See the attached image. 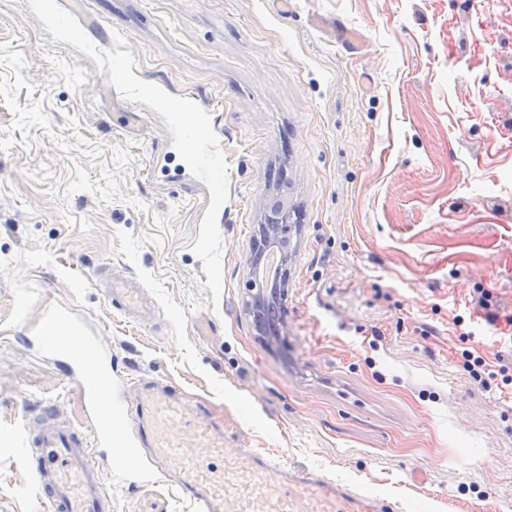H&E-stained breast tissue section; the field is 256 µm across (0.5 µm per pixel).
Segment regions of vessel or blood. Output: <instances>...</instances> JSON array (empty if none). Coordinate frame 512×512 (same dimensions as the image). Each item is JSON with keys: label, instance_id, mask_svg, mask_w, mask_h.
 <instances>
[{"label": "vessel or blood", "instance_id": "1", "mask_svg": "<svg viewBox=\"0 0 512 512\" xmlns=\"http://www.w3.org/2000/svg\"><path fill=\"white\" fill-rule=\"evenodd\" d=\"M74 378L93 411L88 434L77 433L54 411H46L25 467L37 483L47 512H112L110 496L96 462L109 449L114 463L139 473L138 457L112 447L106 423L111 406L100 405L95 372L75 359ZM135 416L153 465L179 500L197 512H296V478L287 468L253 448L225 445L224 424L203 410H190L171 387L141 382ZM177 434H169V426ZM312 491L307 512H372V500L341 497L335 481L307 478Z\"/></svg>", "mask_w": 512, "mask_h": 512}]
</instances>
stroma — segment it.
<instances>
[{
    "label": "stroma",
    "instance_id": "1",
    "mask_svg": "<svg viewBox=\"0 0 512 512\" xmlns=\"http://www.w3.org/2000/svg\"><path fill=\"white\" fill-rule=\"evenodd\" d=\"M57 2L210 114L223 286L193 249L210 191L162 117L28 0H0V512H46L24 412L87 424L69 358L35 340L53 310L95 338L128 447L137 384L161 381L222 418L228 447L380 512H512V384L481 390L457 364L512 347L477 304L512 313V0ZM271 168L294 207L276 342L245 306ZM114 279L138 311L107 303ZM103 480L112 512L171 492L155 472Z\"/></svg>",
    "mask_w": 512,
    "mask_h": 512
}]
</instances>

• [Request]:
Everything from the line containing "Segment regions of" to the end of the records must be written out exactly; include both of those lines and no others.

• [Task output]:
Segment regions of vessel or blood. Output: <instances>...</instances> JSON array (empty if none). Coordinate frame 512×512 (same dimensions as the image). Each item is JSON with keys: label, instance_id, mask_svg, mask_w, mask_h.
 <instances>
[{"label": "vessel or blood", "instance_id": "1", "mask_svg": "<svg viewBox=\"0 0 512 512\" xmlns=\"http://www.w3.org/2000/svg\"><path fill=\"white\" fill-rule=\"evenodd\" d=\"M74 378L93 411L88 434L77 433L54 411H46L25 467L37 483L47 512H112L110 496L96 462L109 449L114 463L139 473L138 457L112 447L106 423L111 406L100 405L95 372L75 359ZM135 416L153 465L179 500L197 512H296V478L287 468L253 448L225 445L224 424L203 410H190L171 387L141 382ZM177 434H169V426ZM312 491L307 512H372V500L341 497L335 481L307 478Z\"/></svg>", "mask_w": 512, "mask_h": 512}]
</instances>
stroma — segment it.
<instances>
[{
    "label": "stroma",
    "instance_id": "1",
    "mask_svg": "<svg viewBox=\"0 0 512 512\" xmlns=\"http://www.w3.org/2000/svg\"><path fill=\"white\" fill-rule=\"evenodd\" d=\"M57 2L210 114L223 286L193 249L210 191L162 117L28 0H0V512H46L24 412L87 424L69 358L35 340L53 310L95 338L128 447L137 384L161 381L222 418L228 447L380 512H512V384L481 390L457 364L512 347L477 304L512 313V0ZM271 168L294 207L276 342L245 306ZM114 279L138 311L107 303ZM103 480L112 512L171 492L155 472Z\"/></svg>",
    "mask_w": 512,
    "mask_h": 512
}]
</instances>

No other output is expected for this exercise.